→ DATA BLOCK:
*** Block opens ***

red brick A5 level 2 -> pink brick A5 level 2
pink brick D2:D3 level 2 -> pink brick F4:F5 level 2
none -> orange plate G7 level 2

*** Block closes ***

→ WHAT YOU SHOULD DO: Each line from the one containing "pink brick D2:D3" through the end of the material should be restated word for word; leave out every line before it.

→ TASK ANSWER:
pink brick D2:D3 level 2 -> pink brick F4:F5 level 2
none -> orange plate G7 level 2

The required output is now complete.